» **EXERCISE PROMPT**
Starting with the first line of the data below, copy each line up to and including the one containing "move: BlueNut <662, 258, 745, 322>". Pictures stay out.
[STORED DATA Boundary: Start]
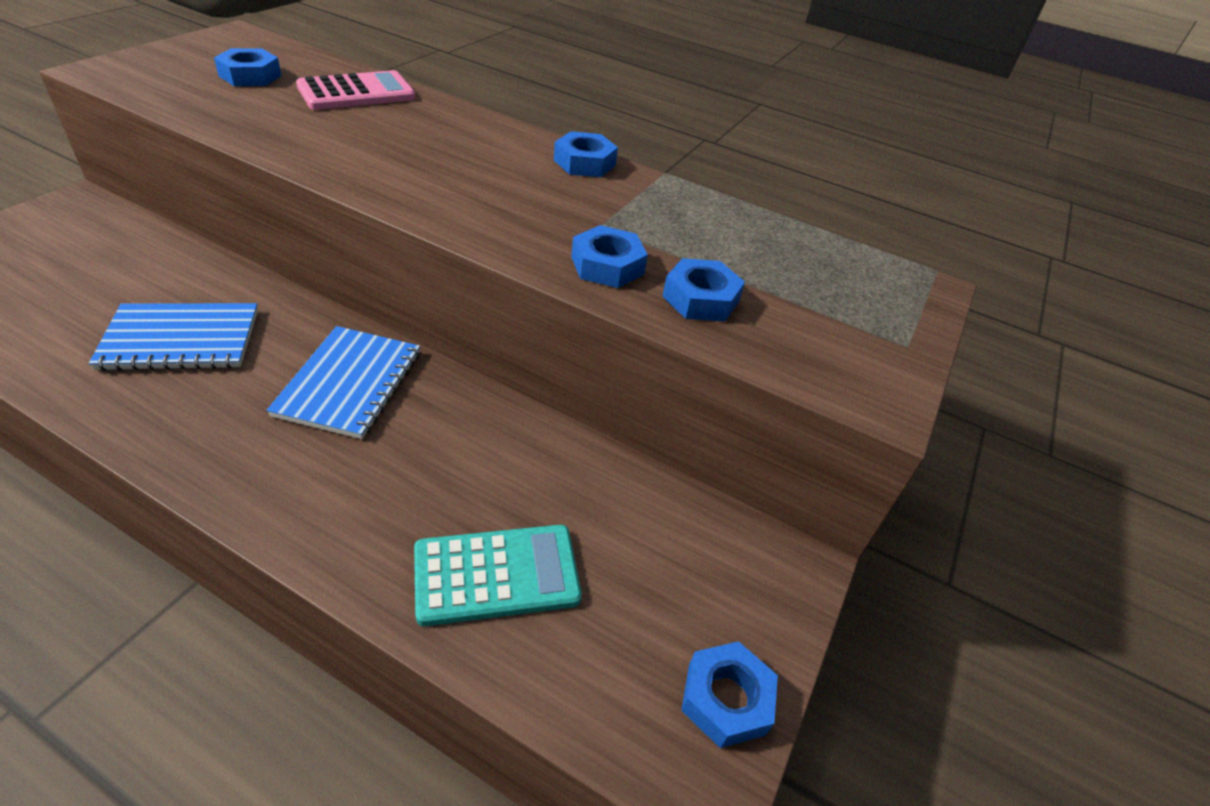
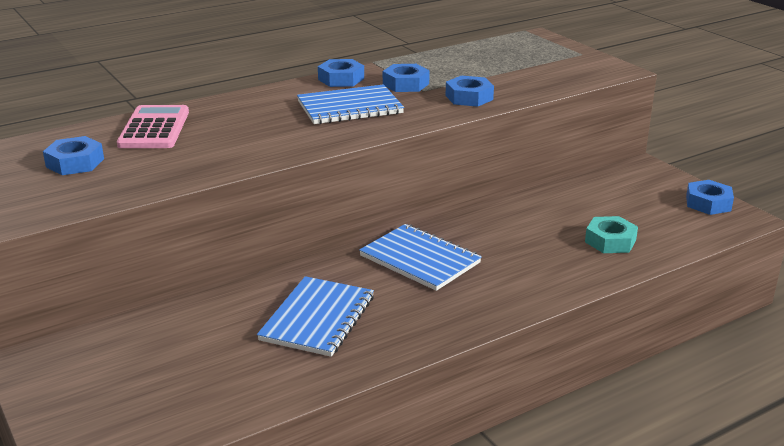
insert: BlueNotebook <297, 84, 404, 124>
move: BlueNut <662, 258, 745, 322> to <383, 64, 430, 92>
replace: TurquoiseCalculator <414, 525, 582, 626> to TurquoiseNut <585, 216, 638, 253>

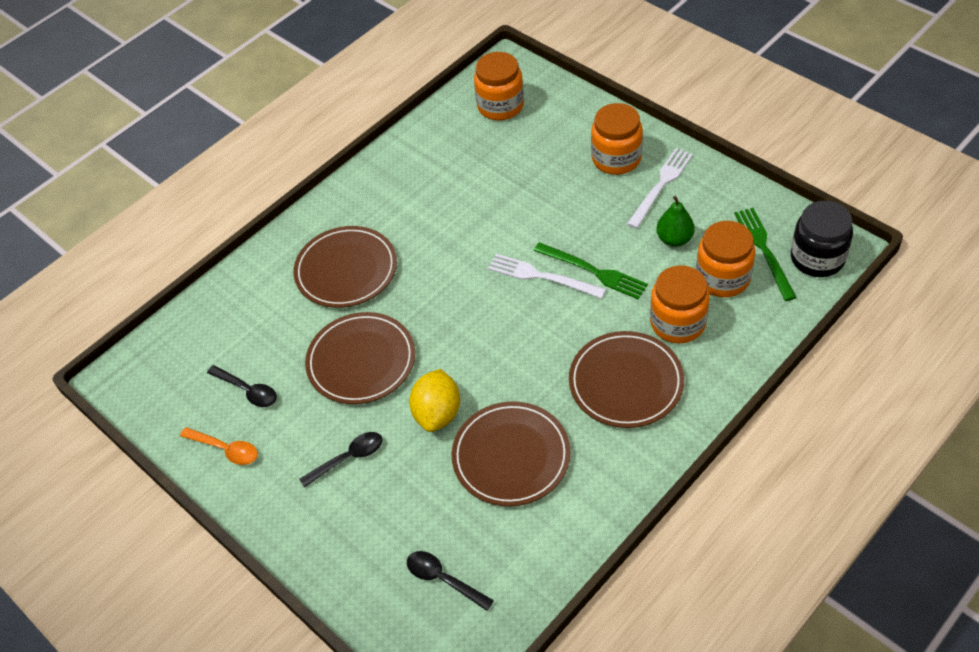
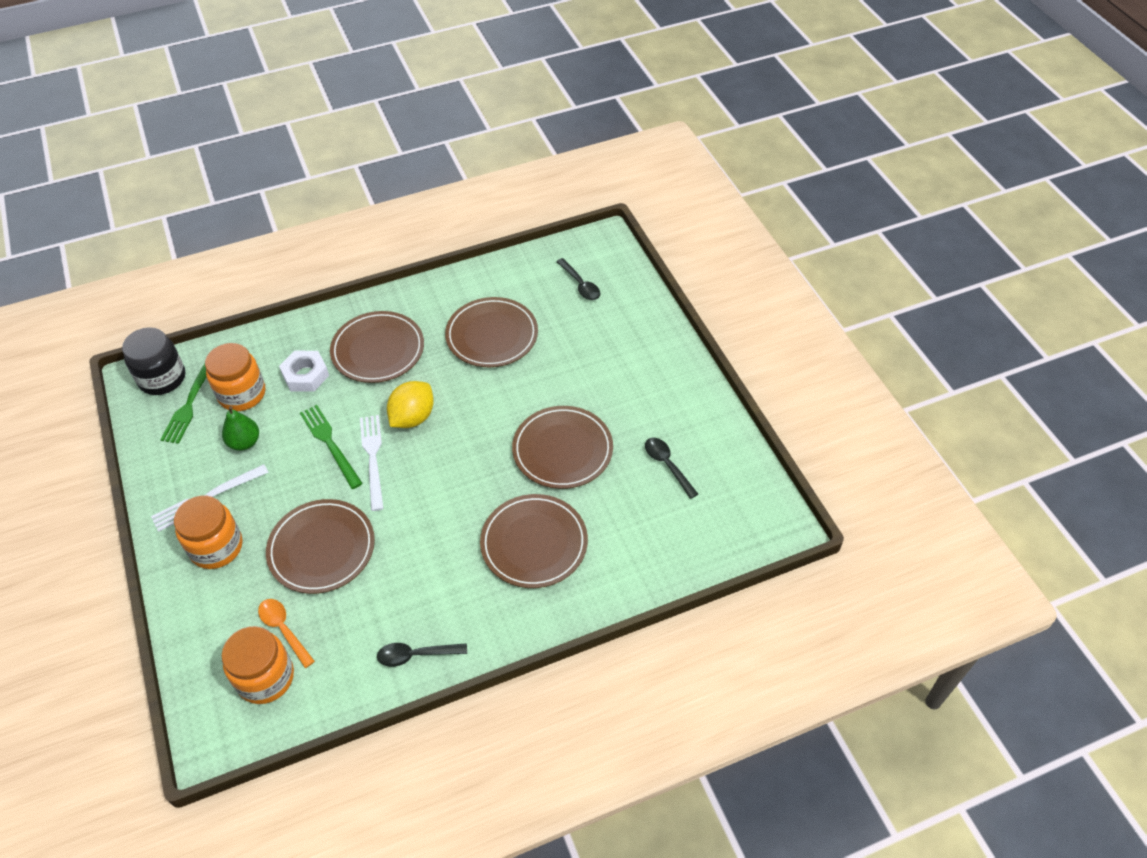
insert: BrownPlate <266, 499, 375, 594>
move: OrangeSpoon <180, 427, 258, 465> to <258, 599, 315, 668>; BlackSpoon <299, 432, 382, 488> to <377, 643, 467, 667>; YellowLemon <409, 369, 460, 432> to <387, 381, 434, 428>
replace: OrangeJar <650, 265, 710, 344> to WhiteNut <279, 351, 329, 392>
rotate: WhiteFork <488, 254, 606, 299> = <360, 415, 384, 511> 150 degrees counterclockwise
[STORED DATA Boundary: End]
» **SOLUTION**
insert: BlueNotebook <297, 84, 404, 124>
move: BlueNut <662, 258, 745, 322> to <383, 64, 430, 92>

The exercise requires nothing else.